Would you reproduce all of the entries exactly?

########

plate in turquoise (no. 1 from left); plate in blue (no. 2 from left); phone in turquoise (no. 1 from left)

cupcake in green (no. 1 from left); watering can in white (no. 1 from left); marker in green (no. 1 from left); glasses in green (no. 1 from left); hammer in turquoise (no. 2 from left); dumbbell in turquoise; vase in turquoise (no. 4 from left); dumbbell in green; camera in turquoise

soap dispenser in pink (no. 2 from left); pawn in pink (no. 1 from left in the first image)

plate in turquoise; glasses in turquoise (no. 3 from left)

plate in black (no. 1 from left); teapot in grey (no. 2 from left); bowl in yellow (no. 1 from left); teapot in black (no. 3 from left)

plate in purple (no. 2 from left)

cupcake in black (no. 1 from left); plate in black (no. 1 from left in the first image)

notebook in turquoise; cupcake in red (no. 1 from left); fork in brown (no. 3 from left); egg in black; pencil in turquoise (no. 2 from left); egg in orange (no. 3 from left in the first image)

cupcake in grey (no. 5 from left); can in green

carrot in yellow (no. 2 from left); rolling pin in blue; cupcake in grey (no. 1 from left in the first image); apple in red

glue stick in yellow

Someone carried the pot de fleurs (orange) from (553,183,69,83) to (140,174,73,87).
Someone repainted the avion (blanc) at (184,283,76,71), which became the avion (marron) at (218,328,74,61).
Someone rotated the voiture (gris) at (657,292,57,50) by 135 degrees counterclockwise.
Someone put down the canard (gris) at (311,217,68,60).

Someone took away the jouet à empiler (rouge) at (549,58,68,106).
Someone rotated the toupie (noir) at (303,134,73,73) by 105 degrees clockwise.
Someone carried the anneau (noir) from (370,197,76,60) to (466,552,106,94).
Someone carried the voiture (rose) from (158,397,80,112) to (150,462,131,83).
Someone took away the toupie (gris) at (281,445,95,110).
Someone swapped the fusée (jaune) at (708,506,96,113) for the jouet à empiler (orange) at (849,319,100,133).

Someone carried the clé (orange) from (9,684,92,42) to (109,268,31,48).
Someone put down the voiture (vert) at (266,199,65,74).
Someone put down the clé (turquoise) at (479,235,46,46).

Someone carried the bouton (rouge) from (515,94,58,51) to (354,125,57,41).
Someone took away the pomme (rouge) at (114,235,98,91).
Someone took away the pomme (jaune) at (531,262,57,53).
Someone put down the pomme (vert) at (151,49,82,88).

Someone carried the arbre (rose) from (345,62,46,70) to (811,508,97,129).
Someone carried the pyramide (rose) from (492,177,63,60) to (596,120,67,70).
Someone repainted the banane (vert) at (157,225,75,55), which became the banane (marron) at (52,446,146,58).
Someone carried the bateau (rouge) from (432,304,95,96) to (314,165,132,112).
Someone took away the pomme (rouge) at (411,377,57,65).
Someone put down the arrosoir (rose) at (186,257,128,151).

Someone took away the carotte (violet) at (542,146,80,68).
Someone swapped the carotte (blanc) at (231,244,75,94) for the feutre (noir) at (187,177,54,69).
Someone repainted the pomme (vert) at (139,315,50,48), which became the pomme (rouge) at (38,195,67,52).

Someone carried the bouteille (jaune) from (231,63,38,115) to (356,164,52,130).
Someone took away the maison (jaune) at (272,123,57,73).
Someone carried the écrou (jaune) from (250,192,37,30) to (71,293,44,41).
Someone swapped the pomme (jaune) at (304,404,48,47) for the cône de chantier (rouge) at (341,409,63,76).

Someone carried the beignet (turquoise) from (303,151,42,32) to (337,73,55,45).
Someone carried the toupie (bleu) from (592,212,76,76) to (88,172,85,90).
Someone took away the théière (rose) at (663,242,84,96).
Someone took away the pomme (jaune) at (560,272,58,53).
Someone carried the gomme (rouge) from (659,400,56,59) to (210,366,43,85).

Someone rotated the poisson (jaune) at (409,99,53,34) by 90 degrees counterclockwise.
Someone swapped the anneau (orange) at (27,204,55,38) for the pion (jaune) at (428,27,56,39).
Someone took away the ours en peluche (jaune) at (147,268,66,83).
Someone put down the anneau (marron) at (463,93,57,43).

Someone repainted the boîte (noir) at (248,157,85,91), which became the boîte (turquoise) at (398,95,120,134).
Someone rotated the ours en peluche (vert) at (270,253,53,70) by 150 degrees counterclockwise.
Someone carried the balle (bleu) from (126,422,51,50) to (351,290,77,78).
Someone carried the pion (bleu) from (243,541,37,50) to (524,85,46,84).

########

Solution to this problem:
plate in turquoise (no. 1 from left); plate in blue (no. 2 from left); phone in turquoise (no. 1 from left)

cupcake in green (no. 1 from left); watering can in white (no. 1 from left); marker in green (no. 1 from left); glasses in green (no. 1 from left); hammer in turquoise (no. 2 from left); dumbbell in turquoise; vase in turquoise (no. 4 from left); dumbbell in green; camera in turquoise

soap dispenser in pink (no. 2 from left); pawn in pink (no. 1 from left in the first image)

plate in turquoise; glasses in turquoise (no. 3 from left)

plate in black (no. 1 from left); teapot in grey (no. 2 from left); bowl in yellow (no. 1 from left); teapot in black (no. 3 from left)

plate in purple (no. 2 from left)

cupcake in black (no. 1 from left); plate in black (no. 1 from left in the first image)

notebook in turquoise; cupcake in red (no. 1 from left); fork in brown (no. 3 from left); egg in black; pencil in turquoise (no. 2 from left); egg in orange (no. 3 from left in the first image)

cupcake in grey (no. 5 from left); can in green

carrot in yellow (no. 2 from left); rolling pin in blue; cupcake in grey (no. 1 from left in the first image); apple in red

glue stick in yellow

Someone carried the pot de fleurs (orange) from (553,183,69,83) to (140,174,73,87).
Someone repainted the avion (blanc) at (184,283,76,71), which became the avion (marron) at (218,328,74,61).
Someone rotated the voiture (gris) at (657,292,57,50) by 135 degrees counterclockwise.
Someone put down the canard (gris) at (311,217,68,60).

Someone took away the jouet à empiler (rouge) at (549,58,68,106).
Someone rotated the toupie (noir) at (303,134,73,73) by 105 degrees clockwise.
Someone carried the anneau (noir) from (370,197,76,60) to (466,552,106,94).
Someone carried the voiture (rose) from (158,397,80,112) to (150,462,131,83).
Someone took away the toupie (gris) at (281,445,95,110).
Someone swapped the fusée (jaune) at (708,506,96,113) for the jouet à empiler (orange) at (849,319,100,133).

Someone carried the clé (orange) from (9,684,92,42) to (109,268,31,48).
Someone put down the voiture (vert) at (266,199,65,74).
Someone put down the clé (turquoise) at (479,235,46,46).

Someone carried the bouton (rouge) from (515,94,58,51) to (354,125,57,41).
Someone took away the pomme (rouge) at (114,235,98,91).
Someone took away the pomme (jaune) at (531,262,57,53).
Someone put down the pomme (vert) at (151,49,82,88).

Someone carried the arbre (rose) from (345,62,46,70) to (811,508,97,129).
Someone carried the pyramide (rose) from (492,177,63,60) to (596,120,67,70).
Someone repainted the banane (vert) at (157,225,75,55), which became the banane (marron) at (52,446,146,58).
Someone carried the bateau (rouge) from (432,304,95,96) to (314,165,132,112).
Someone took away the pomme (rouge) at (411,377,57,65).
Someone put down the arrosoir (rose) at (186,257,128,151).

Someone took away the carotte (violet) at (542,146,80,68).
Someone swapped the carotte (blanc) at (231,244,75,94) for the feutre (noir) at (187,177,54,69).
Someone repainted the pomme (vert) at (139,315,50,48), which became the pomme (rouge) at (38,195,67,52).

Someone carried the bouteille (jaune) from (231,63,38,115) to (356,164,52,130).
Someone took away the maison (jaune) at (272,123,57,73).
Someone carried the écrou (jaune) from (250,192,37,30) to (71,293,44,41).
Someone swapped the pomme (jaune) at (304,404,48,47) for the cône de chantier (rouge) at (341,409,63,76).

Someone carried the beignet (turquoise) from (303,151,42,32) to (337,73,55,45).
Someone carried the toupie (bleu) from (592,212,76,76) to (88,172,85,90).
Someone took away the théière (rose) at (663,242,84,96).
Someone took away the pomme (jaune) at (560,272,58,53).
Someone carried the gomme (rouge) from (659,400,56,59) to (210,366,43,85).

Someone rotated the poisson (jaune) at (409,99,53,34) by 90 degrees counterclockwise.
Someone swapped the anneau (orange) at (27,204,55,38) for the pion (jaune) at (428,27,56,39).
Someone took away the ours en peluche (jaune) at (147,268,66,83).
Someone put down the anneau (marron) at (463,93,57,43).

Someone repainted the boîte (noir) at (248,157,85,91), which became the boîte (turquoise) at (398,95,120,134).
Someone rotated the ours en peluche (vert) at (270,253,53,70) by 150 degrees counterclockwise.
Someone carried the balle (bleu) from (126,422,51,50) to (351,290,77,78).
Someone carried the pion (bleu) from (243,541,37,50) to (524,85,46,84).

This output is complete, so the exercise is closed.